[Records contained in a dataset]
+--

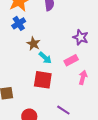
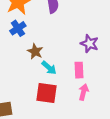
pink rectangle: (71, 60) -> (79, 70), turned -64
pink arrow: (83, 77) -> (84, 92), moved

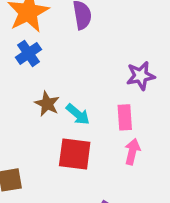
purple star: (89, 44) -> (141, 76), turned -30
brown star: (35, 51) -> (47, 104), moved

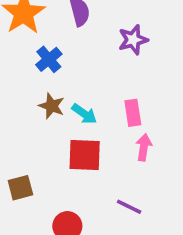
blue cross: (29, 53) -> (49, 59), moved
purple star: (141, 76) -> (133, 40), moved

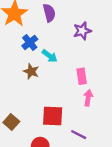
cyan arrow: (84, 114) -> (50, 56), moved
red square: (85, 155) -> (53, 116), moved
brown square: (20, 188) -> (11, 122), turned -35

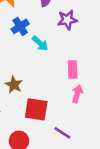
purple star: (82, 31) -> (67, 20), moved
brown star: (31, 71) -> (14, 85), moved

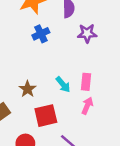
cyan arrow: (40, 43) -> (63, 85), moved
red square: (36, 109) -> (46, 116), turned -30

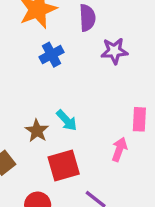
pink rectangle: (86, 82) -> (139, 119), moved
cyan arrow: (63, 85) -> (67, 120), moved

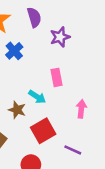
pink rectangle: (139, 119) -> (56, 77), moved

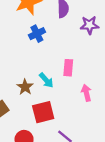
purple star: (60, 37) -> (89, 25), moved
pink arrow: (81, 109) -> (86, 93), moved, turned -35

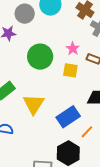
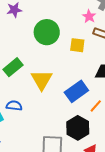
pink star: (73, 49) -> (89, 16), moved

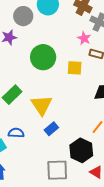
blue rectangle: (76, 91) -> (51, 129), moved, size x0.6

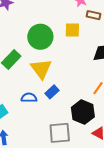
green circle: (43, 57) -> (40, 37), moved
blue semicircle: (16, 133) -> (29, 98), moved

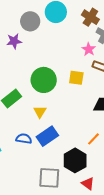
yellow triangle: (41, 69) -> (40, 112), size x0.6
blue rectangle: (52, 92) -> (47, 136), size x1.5

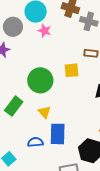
pink star: (89, 49) -> (44, 31), moved
blue rectangle: (47, 136) -> (58, 134), turned -40

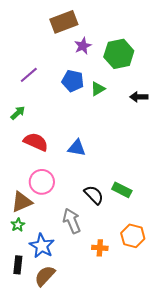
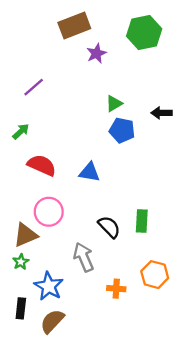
green hexagon: (119, 54) -> (144, 32), moved
blue pentagon: (73, 81) -> (122, 130), moved
green rectangle: (122, 190) -> (142, 221), turned 66

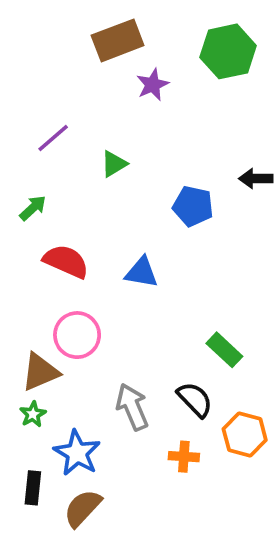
green triangle: (114, 103) -> (114, 164), moved
green rectangle: (142, 221) -> (224, 350), turned -50
black semicircle: (109, 227) -> (195, 400), moved

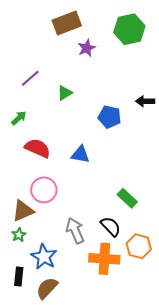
orange cross: (184, 457) -> (104, 259), size x1.8

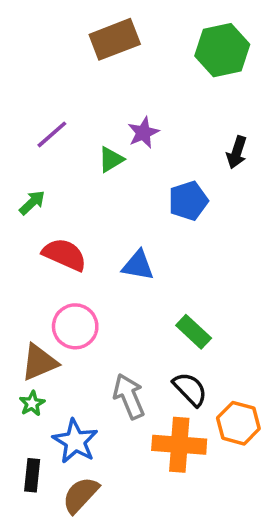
purple star: (87, 48) -> (143, 133), moved
black arrow: (145, 101) -> (237, 152), moved, turned -72
blue pentagon: (110, 117) -> (188, 201), turned -30
green rectangle: (127, 198) -> (194, 332), moved

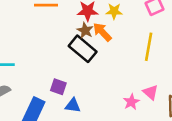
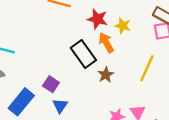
brown star: (85, 30) -> (106, 75), moved
blue triangle: (73, 105) -> (60, 106), turned 42

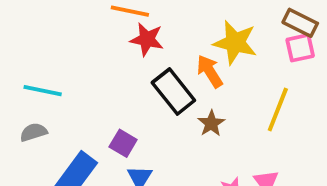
red star: (97, 19) -> (147, 39), moved
yellow star: (123, 26) -> (235, 43), size x1.6

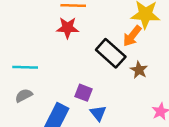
red star: (147, 39) -> (68, 28), moved
orange arrow: (210, 71) -> (132, 36), turned -100

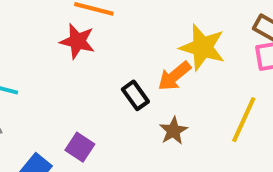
black rectangle: (111, 53) -> (135, 95), size x0.6

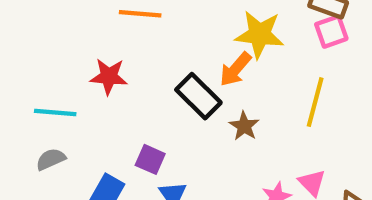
red star: (77, 41) -> (109, 76), moved
black rectangle: (135, 95) -> (198, 96), size x1.5

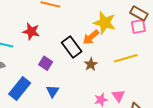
yellow line: (315, 102) -> (126, 58), turned 50
purple square: (150, 159) -> (46, 63), moved

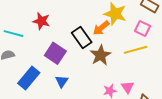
pink square: (138, 27) -> (142, 28), moved, turned 35
purple square: (46, 63) -> (55, 53), size x1.5
brown star: (91, 64) -> (101, 55), size x1.5

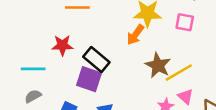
black rectangle: (82, 38) -> (96, 60), moved
yellow line: (136, 50) -> (179, 73), moved
brown star: (101, 55) -> (158, 65), moved

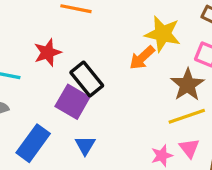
red star: (62, 45) -> (48, 53), turned -30
brown star: (158, 65) -> (188, 85), moved

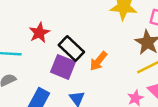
orange arrow: (142, 58) -> (98, 61), moved

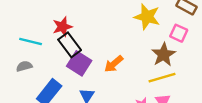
black rectangle: (71, 49) -> (70, 45), moved

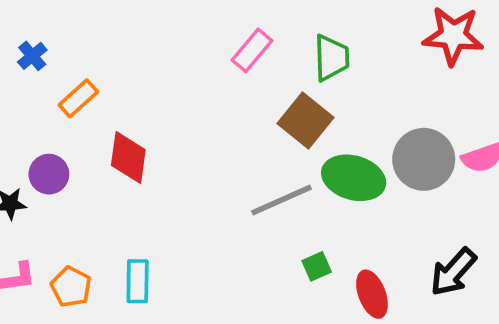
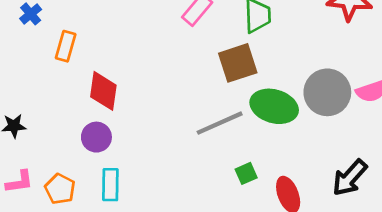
orange rectangle: (78, 98) -> (66, 46), turned -32
brown square: (306, 121) -> (238, 63), turned 33
purple circle: (49, 174) -> (96, 137), moved

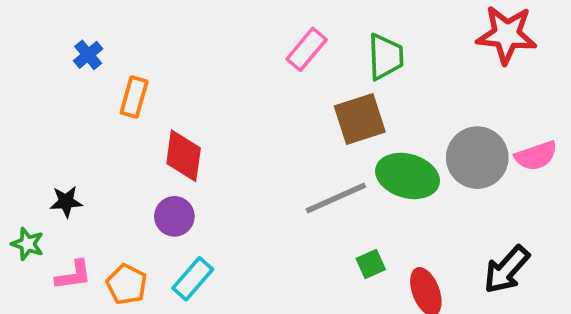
cyan rectangle: (110, 185) -> (193, 279), turned 40

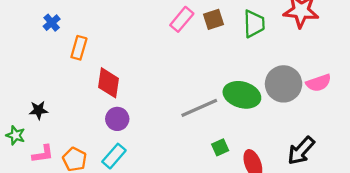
green trapezoid: (385, 57) -> (254, 24), moved
brown square: (360, 119) -> (214, 19), moved, size x0.7
purple circle: (174, 216) -> (117, 119), moved

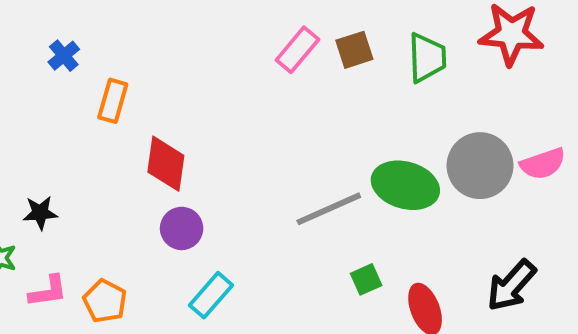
cyan rectangle: (114, 156) -> (211, 295), moved

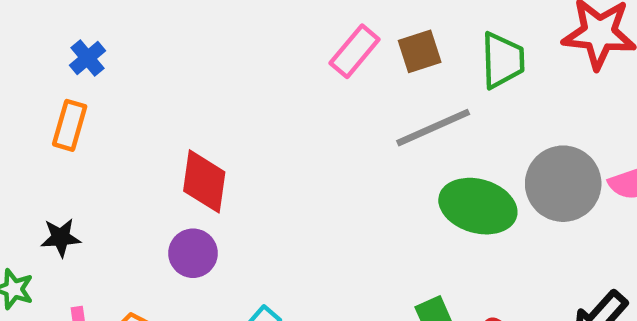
orange rectangle: (113, 101) -> (70, 125), moved
gray line: (329, 209) -> (433, 128), moved
purple circle: (182, 228) -> (193, 253), moved

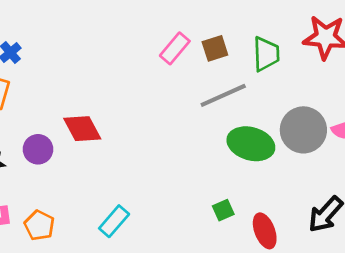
red diamond: (204, 181) -> (82, 129), turned -36
purple circle: (193, 253) -> (38, 149), moved

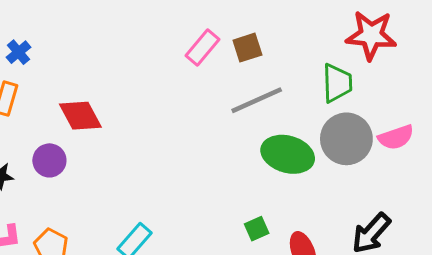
green trapezoid: (266, 54) -> (337, 83), moved
red diamond: (82, 129) -> (80, 116), moved

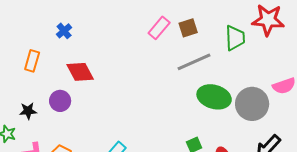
blue cross: (19, 52) -> (64, 31), moved
green trapezoid: (337, 83) -> (235, 38), moved
gray circle: (346, 139) -> (252, 104), moved

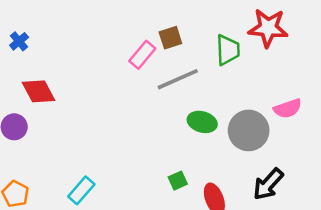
pink rectangle: (159, 28) -> (142, 55), moved
green ellipse: (214, 97) -> (202, 122), size x0.7

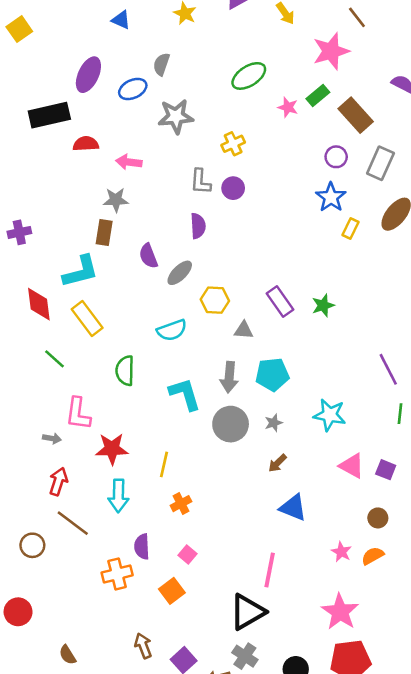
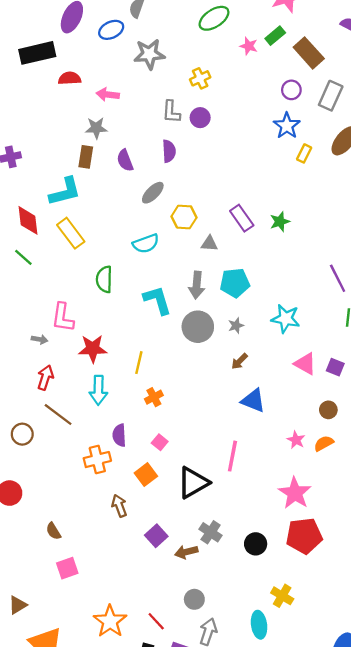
purple semicircle: (148, 256) -> (125, 160), moved
green line: (55, 359) -> (23, 257), moved
black triangle: (247, 612) -> (193, 483), moved
brown arrow: (143, 646) -> (119, 506), moved

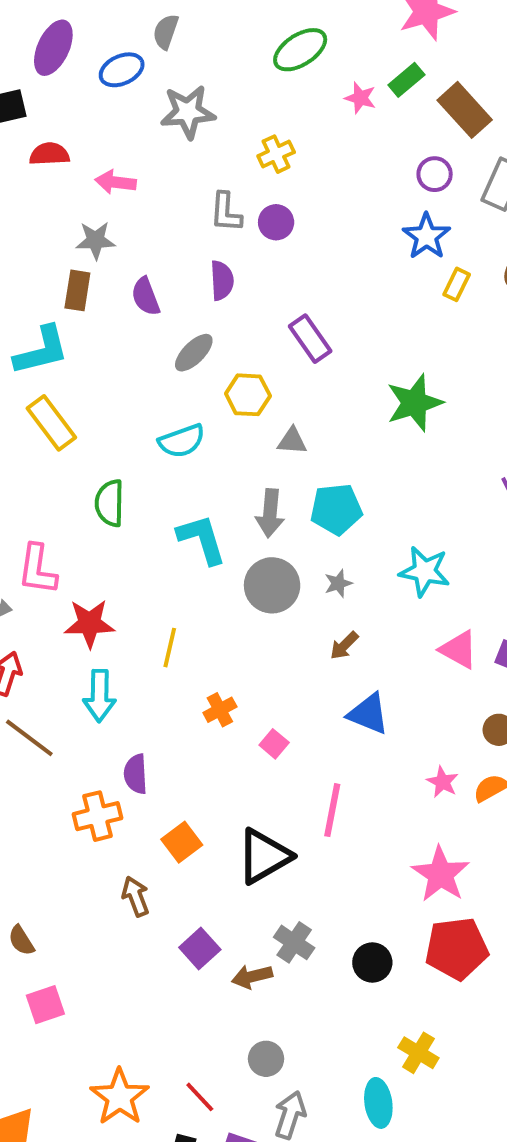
purple rectangle: (242, 218) -> (310, 339), moved
green star: (280, 222) -> (414, 403), size x1.6
orange cross: (154, 397) -> (220, 710), moved
pink square: (160, 442) -> (274, 744), moved

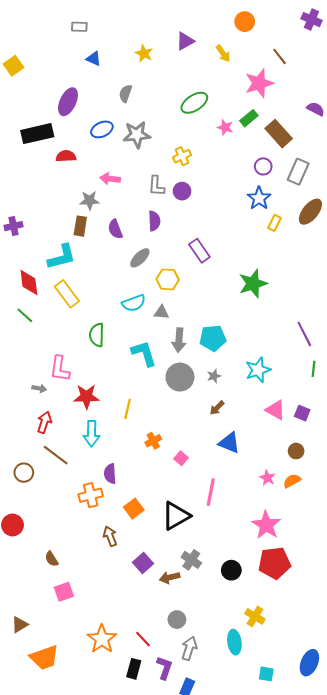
blue ellipse: (122, 70) -> (102, 129), moved
pink arrow: (116, 182) -> (110, 179), moved
gray triangle: (292, 441) -> (161, 312), moved
cyan star: (424, 571) -> (258, 370), turned -30

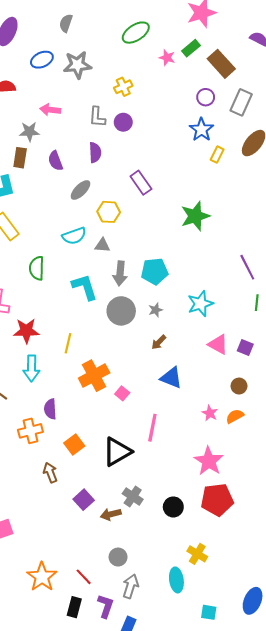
orange cross: (153, 441) -> (94, 376), size x1.8

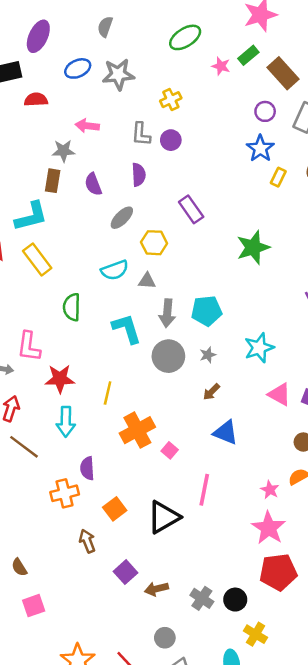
pink star: (210, 413) -> (270, 490), moved
gray cross: (133, 497) -> (202, 598), moved
black circle: (173, 507) -> (235, 600), moved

+--

> TASK: Every line in the data that holds the string "ellipse" should be returned.

> TASK RESULT:
green ellipse: (214, 97) -> (202, 122), size x0.7
blue ellipse: (122, 70) -> (102, 129), moved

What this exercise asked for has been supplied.